--- ACTION ITEM ---
Every line in the listing below that holds the word "black" should be returned.

--- DATA SHOWN ---
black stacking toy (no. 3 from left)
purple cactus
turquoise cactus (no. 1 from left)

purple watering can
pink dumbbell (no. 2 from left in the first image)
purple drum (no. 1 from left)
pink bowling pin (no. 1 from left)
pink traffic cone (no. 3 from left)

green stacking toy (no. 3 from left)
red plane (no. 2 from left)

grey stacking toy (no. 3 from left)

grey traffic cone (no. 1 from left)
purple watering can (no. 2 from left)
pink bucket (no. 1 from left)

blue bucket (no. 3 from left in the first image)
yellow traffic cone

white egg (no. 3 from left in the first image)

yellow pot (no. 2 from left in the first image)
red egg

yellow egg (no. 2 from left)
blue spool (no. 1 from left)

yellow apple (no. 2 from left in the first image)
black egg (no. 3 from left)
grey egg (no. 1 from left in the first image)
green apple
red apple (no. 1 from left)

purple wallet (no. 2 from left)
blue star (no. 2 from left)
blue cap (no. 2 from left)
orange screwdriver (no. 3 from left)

--- RESULT FOR THIS EXERCISE ---
black stacking toy (no. 3 from left)
black egg (no. 3 from left)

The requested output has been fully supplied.